• _Try it_: For each line below that holds "LEVEL", return the line as it stands.

━━━━━━━━━━━━━━━━━━━━━━━━━━━━━━

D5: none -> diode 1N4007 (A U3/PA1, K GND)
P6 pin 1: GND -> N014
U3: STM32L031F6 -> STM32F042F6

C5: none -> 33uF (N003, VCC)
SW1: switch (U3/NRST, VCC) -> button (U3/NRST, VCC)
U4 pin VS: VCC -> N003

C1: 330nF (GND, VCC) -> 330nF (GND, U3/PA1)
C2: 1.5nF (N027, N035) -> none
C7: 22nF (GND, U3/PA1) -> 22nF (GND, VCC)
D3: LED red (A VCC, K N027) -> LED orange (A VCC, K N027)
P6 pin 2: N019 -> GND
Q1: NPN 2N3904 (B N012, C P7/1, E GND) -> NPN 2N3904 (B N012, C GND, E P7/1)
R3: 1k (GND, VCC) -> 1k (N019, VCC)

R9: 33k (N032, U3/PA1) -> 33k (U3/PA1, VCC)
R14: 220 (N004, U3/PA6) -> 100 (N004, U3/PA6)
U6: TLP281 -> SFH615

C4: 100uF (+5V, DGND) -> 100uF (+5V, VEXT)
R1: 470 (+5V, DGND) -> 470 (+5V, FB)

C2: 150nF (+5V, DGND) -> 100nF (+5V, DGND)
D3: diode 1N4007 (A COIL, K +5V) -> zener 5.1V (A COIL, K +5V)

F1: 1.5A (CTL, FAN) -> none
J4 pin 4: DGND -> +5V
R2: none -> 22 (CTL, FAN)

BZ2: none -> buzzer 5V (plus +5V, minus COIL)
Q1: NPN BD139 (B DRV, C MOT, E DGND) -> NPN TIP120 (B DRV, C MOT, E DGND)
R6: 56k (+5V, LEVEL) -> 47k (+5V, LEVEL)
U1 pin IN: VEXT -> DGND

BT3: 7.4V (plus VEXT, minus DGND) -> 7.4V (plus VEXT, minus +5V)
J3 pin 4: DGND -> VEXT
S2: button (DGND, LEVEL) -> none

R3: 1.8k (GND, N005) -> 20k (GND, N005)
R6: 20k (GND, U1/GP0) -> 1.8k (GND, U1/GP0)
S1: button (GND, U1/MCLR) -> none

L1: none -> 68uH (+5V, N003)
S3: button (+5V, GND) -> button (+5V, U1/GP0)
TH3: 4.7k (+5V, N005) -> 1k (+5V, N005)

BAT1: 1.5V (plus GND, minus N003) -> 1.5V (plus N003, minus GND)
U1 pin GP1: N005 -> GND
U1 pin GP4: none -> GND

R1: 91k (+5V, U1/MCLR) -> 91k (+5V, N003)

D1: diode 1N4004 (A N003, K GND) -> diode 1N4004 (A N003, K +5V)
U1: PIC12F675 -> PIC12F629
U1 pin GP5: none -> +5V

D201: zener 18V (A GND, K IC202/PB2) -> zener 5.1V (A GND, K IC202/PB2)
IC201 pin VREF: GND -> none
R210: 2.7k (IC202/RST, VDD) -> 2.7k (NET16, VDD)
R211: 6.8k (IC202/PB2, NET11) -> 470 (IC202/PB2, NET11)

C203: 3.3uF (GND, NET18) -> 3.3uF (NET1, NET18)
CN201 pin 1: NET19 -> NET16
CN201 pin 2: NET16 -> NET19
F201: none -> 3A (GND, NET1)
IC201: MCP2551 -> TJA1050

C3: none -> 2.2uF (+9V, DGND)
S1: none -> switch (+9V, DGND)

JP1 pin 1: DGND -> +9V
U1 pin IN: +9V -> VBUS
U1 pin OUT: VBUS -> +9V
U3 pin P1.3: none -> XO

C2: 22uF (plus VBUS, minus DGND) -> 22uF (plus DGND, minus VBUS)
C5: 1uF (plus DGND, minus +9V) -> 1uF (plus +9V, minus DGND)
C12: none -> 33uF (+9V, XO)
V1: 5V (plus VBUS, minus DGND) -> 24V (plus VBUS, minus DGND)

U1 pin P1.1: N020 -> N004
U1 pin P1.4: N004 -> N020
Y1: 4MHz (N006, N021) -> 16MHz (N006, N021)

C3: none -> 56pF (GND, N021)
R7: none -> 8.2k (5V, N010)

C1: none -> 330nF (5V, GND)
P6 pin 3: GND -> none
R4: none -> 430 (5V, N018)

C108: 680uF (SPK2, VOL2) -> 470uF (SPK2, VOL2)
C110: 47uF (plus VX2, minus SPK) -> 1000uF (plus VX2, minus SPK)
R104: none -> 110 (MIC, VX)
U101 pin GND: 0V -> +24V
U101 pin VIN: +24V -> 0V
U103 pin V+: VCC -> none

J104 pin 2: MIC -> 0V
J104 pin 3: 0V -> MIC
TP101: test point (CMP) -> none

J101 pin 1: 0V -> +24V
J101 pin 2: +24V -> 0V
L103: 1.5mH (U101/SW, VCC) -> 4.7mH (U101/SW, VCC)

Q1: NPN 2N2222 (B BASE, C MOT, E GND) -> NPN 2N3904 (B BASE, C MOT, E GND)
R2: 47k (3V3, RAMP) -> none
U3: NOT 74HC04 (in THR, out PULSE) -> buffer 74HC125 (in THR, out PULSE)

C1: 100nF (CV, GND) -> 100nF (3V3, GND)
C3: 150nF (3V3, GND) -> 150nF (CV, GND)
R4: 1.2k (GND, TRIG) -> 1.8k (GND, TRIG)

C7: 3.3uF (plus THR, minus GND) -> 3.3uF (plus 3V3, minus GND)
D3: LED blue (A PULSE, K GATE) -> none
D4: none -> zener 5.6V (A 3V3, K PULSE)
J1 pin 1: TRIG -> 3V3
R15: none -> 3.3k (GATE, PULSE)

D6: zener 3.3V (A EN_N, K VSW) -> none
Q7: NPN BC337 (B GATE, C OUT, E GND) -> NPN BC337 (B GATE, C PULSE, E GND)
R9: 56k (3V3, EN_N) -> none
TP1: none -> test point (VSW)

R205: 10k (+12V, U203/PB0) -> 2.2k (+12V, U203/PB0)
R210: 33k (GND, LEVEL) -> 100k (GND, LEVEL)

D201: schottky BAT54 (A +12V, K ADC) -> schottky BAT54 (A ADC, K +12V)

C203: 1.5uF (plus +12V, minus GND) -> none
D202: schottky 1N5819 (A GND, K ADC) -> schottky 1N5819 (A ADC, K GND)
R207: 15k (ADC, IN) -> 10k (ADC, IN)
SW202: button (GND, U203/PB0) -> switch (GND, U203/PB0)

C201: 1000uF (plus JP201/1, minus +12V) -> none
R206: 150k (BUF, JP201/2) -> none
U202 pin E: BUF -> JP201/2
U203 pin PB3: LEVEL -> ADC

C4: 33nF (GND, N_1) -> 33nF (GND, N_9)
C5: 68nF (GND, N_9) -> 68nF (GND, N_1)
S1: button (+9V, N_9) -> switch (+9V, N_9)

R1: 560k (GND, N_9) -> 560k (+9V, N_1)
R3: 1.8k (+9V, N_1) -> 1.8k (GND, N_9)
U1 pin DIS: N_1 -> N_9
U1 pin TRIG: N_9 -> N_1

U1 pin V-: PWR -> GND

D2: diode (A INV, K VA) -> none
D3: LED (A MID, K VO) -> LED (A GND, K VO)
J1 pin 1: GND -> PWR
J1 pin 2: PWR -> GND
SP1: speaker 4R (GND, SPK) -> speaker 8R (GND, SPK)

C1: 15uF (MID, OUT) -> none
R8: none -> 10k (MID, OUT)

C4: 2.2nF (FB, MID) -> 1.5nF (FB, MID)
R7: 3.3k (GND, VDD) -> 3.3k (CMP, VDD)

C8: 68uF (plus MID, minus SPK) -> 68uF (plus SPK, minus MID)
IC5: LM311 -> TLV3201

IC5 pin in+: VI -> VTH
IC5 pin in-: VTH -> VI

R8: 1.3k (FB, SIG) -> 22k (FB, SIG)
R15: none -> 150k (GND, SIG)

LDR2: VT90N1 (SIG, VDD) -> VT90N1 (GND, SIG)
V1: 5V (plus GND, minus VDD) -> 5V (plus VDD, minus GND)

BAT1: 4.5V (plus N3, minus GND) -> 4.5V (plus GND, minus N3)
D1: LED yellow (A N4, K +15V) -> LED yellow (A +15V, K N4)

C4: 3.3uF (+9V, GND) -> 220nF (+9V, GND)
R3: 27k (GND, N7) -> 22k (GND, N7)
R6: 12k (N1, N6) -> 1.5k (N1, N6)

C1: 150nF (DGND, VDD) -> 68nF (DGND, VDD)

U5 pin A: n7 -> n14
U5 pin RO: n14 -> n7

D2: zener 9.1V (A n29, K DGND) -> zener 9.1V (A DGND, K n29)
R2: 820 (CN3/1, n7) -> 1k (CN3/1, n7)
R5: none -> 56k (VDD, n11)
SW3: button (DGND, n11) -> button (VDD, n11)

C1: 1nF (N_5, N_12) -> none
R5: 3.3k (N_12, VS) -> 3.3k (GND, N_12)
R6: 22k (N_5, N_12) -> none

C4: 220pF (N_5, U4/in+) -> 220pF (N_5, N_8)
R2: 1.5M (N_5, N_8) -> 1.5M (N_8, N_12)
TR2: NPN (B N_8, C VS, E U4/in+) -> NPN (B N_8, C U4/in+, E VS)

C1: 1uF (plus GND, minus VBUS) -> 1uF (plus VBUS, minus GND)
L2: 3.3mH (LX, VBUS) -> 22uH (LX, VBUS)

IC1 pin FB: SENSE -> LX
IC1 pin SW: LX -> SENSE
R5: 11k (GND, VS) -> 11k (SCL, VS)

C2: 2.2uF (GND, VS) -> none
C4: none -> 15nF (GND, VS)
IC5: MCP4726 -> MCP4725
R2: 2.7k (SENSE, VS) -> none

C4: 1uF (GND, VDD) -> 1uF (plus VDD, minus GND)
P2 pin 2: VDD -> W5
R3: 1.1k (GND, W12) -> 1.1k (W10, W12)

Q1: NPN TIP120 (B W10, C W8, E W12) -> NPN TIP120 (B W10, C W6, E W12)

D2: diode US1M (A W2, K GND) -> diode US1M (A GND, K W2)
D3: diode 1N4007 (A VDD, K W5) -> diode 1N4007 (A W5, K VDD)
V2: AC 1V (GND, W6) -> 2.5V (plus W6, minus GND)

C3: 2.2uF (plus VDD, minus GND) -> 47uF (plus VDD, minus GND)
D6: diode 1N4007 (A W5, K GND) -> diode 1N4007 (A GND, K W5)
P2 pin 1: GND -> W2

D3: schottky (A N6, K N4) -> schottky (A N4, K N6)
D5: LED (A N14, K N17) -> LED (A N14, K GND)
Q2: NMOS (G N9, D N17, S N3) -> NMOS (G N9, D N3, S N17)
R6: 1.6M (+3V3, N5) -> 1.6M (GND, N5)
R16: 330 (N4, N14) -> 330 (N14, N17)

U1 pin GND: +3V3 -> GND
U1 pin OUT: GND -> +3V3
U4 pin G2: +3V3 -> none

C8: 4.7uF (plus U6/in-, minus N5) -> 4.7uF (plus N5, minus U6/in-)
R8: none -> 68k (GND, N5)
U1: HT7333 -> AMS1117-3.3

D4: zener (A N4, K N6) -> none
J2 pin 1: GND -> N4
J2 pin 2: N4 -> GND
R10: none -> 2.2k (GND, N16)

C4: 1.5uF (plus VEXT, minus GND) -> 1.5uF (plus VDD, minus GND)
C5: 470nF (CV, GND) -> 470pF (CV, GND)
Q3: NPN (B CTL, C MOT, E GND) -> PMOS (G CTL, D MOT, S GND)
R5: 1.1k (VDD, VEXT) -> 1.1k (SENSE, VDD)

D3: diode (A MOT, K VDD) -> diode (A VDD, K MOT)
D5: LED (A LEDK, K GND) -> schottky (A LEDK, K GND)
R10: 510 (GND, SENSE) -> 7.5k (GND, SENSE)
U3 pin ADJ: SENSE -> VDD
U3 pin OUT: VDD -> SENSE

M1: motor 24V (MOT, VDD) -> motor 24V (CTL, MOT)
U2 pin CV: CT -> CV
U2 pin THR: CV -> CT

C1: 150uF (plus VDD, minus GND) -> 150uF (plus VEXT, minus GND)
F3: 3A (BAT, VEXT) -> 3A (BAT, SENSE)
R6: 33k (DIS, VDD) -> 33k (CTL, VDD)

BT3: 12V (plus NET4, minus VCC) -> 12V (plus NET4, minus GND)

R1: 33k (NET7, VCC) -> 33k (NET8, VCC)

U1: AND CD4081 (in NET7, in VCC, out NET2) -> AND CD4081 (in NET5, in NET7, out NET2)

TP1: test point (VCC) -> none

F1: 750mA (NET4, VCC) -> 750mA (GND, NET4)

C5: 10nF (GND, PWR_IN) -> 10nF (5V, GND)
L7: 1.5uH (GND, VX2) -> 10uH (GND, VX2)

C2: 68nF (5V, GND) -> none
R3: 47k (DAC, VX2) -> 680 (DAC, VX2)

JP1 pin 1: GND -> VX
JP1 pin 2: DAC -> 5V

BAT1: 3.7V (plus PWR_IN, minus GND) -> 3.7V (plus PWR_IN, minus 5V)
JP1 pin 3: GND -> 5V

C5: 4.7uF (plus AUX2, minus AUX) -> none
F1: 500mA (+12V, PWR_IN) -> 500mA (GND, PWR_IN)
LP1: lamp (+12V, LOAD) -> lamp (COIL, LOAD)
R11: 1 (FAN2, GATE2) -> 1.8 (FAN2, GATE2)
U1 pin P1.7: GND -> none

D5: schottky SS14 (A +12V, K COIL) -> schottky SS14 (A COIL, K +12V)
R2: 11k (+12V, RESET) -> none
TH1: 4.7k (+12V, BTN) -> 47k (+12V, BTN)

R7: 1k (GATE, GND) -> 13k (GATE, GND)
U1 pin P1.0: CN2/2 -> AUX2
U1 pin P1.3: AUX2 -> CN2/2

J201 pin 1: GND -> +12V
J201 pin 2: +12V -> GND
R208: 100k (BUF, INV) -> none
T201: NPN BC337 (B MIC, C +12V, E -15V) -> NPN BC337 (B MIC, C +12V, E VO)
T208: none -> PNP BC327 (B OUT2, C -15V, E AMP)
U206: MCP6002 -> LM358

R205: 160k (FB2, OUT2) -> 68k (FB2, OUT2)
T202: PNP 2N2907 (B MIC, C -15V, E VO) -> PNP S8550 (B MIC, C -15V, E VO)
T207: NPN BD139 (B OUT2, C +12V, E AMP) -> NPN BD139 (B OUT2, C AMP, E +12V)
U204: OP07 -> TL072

━━━━━━━━━━━━━━━━━━━━━━━━━━━━━━

• _Written answer_:
R6: 56k (+5V, LEVEL) -> 47k (+5V, LEVEL)
S2: button (DGND, LEVEL) -> none
R210: 33k (GND, LEVEL) -> 100k (GND, LEVEL)
U203 pin PB3: LEVEL -> ADC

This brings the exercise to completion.